(Stored items)

▬▬▬

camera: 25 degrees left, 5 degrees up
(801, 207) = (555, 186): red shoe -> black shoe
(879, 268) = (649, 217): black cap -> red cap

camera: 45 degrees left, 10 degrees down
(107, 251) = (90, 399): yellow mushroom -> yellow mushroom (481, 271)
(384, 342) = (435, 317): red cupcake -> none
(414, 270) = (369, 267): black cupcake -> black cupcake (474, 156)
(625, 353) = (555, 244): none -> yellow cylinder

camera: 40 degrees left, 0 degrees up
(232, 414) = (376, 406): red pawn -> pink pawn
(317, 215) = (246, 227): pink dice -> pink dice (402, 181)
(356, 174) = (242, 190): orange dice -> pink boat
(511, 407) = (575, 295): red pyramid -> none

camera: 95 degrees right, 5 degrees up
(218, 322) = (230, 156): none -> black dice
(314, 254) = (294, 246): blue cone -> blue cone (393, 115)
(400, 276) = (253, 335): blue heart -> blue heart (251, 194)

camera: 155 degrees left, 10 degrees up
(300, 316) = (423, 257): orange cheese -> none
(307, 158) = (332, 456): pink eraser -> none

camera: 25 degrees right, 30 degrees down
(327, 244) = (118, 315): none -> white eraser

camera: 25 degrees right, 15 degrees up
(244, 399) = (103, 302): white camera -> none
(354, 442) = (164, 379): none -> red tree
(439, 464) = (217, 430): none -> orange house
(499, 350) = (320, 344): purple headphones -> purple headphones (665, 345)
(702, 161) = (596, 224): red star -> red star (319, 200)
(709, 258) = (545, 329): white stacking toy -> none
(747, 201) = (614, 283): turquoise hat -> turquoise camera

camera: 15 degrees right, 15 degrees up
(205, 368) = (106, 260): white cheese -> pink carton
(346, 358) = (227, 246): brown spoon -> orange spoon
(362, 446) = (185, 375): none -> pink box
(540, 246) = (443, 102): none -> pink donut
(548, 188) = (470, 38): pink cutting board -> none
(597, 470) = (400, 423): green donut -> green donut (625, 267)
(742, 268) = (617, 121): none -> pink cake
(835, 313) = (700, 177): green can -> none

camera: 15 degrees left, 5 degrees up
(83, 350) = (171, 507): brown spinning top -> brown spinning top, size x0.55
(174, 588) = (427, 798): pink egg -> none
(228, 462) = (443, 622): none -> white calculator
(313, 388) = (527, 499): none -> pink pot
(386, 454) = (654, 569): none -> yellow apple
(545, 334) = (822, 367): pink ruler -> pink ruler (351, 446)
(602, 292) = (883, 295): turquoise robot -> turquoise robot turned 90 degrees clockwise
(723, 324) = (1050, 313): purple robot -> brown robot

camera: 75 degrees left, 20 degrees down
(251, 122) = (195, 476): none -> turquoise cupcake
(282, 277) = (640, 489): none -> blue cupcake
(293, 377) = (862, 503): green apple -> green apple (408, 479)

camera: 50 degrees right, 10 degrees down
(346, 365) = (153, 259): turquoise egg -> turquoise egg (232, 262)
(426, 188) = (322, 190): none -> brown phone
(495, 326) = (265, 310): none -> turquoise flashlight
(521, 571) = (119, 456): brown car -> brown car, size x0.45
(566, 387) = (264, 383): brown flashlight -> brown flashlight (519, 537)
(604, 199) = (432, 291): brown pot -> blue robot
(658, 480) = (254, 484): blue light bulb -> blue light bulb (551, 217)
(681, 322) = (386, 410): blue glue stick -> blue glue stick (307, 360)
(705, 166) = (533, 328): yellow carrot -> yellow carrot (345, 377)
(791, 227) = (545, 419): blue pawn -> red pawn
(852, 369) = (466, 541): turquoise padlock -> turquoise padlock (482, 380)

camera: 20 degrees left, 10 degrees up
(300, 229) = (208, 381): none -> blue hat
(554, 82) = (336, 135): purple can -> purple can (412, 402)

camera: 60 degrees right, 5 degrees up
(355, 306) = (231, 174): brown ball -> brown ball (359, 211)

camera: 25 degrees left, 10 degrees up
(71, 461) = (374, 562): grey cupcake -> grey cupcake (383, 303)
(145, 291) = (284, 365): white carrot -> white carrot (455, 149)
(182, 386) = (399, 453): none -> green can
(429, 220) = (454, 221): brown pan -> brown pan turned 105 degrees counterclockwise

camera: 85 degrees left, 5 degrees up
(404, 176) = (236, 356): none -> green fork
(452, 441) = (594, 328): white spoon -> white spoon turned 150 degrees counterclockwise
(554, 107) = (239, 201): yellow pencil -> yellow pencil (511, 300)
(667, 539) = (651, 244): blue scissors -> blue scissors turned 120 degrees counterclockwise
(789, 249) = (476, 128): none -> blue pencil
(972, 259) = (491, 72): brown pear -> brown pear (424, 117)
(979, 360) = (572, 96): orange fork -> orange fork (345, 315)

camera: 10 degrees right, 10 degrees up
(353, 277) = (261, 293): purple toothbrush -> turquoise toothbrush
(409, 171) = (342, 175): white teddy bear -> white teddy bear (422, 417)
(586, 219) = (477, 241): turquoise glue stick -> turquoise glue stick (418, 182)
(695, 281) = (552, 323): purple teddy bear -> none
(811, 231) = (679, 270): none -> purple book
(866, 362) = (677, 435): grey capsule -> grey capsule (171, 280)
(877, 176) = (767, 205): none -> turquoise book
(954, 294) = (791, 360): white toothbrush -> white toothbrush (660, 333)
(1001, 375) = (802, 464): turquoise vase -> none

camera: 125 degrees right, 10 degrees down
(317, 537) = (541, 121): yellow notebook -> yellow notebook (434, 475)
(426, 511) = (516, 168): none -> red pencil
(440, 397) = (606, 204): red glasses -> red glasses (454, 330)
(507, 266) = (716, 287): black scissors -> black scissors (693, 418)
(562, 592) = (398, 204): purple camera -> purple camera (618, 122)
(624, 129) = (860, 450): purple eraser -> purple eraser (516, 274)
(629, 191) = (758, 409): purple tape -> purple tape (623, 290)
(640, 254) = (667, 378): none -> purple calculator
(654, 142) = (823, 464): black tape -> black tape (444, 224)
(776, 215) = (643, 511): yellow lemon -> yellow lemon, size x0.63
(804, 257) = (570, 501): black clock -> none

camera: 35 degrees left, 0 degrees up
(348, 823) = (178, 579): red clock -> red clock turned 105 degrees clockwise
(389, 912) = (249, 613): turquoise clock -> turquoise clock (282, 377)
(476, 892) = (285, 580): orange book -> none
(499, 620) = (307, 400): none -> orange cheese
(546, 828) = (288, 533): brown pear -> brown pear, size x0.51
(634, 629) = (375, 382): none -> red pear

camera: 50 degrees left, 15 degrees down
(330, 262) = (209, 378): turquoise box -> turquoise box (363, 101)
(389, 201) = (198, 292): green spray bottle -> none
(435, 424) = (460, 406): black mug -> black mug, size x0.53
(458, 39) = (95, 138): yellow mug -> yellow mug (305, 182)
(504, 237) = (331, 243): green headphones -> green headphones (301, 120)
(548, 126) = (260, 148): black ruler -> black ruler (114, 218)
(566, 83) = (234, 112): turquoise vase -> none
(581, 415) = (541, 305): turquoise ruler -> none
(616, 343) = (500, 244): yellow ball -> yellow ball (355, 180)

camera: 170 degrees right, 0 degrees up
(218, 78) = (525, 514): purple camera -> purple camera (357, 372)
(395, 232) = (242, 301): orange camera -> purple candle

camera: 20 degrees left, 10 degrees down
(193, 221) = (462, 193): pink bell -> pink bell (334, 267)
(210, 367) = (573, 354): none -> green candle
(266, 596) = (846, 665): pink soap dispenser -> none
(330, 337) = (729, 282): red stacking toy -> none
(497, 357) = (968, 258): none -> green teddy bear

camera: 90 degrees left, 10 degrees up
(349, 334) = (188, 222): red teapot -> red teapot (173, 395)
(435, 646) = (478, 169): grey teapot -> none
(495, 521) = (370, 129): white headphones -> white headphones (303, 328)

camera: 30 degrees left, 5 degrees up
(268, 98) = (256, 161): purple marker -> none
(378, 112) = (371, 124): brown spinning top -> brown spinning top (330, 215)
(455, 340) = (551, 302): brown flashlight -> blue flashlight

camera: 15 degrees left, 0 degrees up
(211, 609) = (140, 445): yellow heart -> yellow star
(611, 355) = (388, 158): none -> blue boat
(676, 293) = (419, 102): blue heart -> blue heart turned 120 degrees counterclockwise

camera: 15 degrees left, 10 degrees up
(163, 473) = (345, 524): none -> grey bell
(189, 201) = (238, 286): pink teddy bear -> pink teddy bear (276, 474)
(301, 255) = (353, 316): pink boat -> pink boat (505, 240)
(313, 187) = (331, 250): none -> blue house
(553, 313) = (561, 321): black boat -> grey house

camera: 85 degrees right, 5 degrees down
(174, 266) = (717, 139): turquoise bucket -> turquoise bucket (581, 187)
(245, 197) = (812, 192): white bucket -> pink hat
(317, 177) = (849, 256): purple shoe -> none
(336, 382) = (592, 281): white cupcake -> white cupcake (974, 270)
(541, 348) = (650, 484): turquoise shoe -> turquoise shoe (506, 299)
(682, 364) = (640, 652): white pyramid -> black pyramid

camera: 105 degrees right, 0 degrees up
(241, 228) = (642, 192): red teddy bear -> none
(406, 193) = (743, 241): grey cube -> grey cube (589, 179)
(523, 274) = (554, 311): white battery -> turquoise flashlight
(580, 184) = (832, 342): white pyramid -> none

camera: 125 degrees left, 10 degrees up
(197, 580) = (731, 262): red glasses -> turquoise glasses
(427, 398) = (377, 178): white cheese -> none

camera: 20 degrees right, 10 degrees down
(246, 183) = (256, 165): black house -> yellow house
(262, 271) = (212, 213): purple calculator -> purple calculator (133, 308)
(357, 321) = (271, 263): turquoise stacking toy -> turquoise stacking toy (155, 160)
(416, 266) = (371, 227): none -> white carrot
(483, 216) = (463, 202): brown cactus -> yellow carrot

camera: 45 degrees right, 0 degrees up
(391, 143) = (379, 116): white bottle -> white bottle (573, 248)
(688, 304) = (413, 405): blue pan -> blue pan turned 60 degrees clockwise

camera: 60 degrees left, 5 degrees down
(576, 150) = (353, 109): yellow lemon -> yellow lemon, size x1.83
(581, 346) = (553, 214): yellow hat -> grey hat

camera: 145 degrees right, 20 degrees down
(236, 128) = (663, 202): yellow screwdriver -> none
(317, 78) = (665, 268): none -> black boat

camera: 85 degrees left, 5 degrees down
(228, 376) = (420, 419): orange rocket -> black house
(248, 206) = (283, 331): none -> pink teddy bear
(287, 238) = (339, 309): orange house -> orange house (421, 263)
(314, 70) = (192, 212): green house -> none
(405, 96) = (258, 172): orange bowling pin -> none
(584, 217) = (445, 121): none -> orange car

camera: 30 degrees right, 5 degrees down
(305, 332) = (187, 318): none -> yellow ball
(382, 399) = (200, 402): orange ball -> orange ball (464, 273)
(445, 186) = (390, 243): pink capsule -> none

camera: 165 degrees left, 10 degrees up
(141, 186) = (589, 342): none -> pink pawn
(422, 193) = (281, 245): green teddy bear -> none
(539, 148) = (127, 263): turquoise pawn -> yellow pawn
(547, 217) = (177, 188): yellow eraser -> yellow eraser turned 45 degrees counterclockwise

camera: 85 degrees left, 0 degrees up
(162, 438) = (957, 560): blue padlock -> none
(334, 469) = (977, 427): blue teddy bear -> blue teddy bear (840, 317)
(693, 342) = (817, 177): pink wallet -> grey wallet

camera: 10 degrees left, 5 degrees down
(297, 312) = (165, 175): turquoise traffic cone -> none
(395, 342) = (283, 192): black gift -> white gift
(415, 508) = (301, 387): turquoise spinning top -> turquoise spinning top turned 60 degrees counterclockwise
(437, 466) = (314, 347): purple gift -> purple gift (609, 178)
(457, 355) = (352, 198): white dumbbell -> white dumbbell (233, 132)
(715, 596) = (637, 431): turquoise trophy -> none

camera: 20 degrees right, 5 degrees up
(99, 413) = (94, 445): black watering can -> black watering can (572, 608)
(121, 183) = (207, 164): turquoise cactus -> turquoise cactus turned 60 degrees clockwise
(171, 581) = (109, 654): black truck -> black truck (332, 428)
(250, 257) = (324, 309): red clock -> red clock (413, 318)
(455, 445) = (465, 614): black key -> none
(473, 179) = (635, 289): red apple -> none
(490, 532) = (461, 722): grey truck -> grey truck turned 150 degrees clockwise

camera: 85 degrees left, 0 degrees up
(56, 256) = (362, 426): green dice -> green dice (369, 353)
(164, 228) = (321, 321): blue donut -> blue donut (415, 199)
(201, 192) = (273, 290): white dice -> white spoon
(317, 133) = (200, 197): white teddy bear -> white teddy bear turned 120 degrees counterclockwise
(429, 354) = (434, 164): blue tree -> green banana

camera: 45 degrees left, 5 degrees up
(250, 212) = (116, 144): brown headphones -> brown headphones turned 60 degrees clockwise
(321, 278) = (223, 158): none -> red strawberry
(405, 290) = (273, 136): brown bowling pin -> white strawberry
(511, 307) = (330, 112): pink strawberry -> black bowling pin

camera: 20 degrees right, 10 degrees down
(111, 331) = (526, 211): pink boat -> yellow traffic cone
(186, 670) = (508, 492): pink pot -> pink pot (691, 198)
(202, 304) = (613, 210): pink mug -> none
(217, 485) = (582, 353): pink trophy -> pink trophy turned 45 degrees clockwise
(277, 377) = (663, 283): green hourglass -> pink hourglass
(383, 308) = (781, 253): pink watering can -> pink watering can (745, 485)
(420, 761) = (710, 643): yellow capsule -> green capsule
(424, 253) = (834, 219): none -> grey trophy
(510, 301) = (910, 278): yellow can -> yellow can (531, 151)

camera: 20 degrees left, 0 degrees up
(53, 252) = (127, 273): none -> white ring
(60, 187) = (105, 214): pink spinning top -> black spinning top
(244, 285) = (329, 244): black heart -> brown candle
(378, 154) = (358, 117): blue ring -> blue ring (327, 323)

▬▬▬

When the line with "(409, 171) = (342, 175): white" is reached in the data above, begin copying, and stop after the line with "(624, 129) = (860, 450): purple"; copy each line exactly, both ends included.

Solution to this exercise:
(409, 171) = (342, 175): white teddy bear -> white teddy bear (422, 417)
(586, 219) = (477, 241): turquoise glue stick -> turquoise glue stick (418, 182)
(695, 281) = (552, 323): purple teddy bear -> none
(811, 231) = (679, 270): none -> purple book
(866, 362) = (677, 435): grey capsule -> grey capsule (171, 280)
(877, 176) = (767, 205): none -> turquoise book
(954, 294) = (791, 360): white toothbrush -> white toothbrush (660, 333)
(1001, 375) = (802, 464): turquoise vase -> none

camera: 125 degrees right, 10 degrees down
(317, 537) = (541, 121): yellow notebook -> yellow notebook (434, 475)
(426, 511) = (516, 168): none -> red pencil
(440, 397) = (606, 204): red glasses -> red glasses (454, 330)
(507, 266) = (716, 287): black scissors -> black scissors (693, 418)
(562, 592) = (398, 204): purple camera -> purple camera (618, 122)
(624, 129) = (860, 450): purple eraser -> purple eraser (516, 274)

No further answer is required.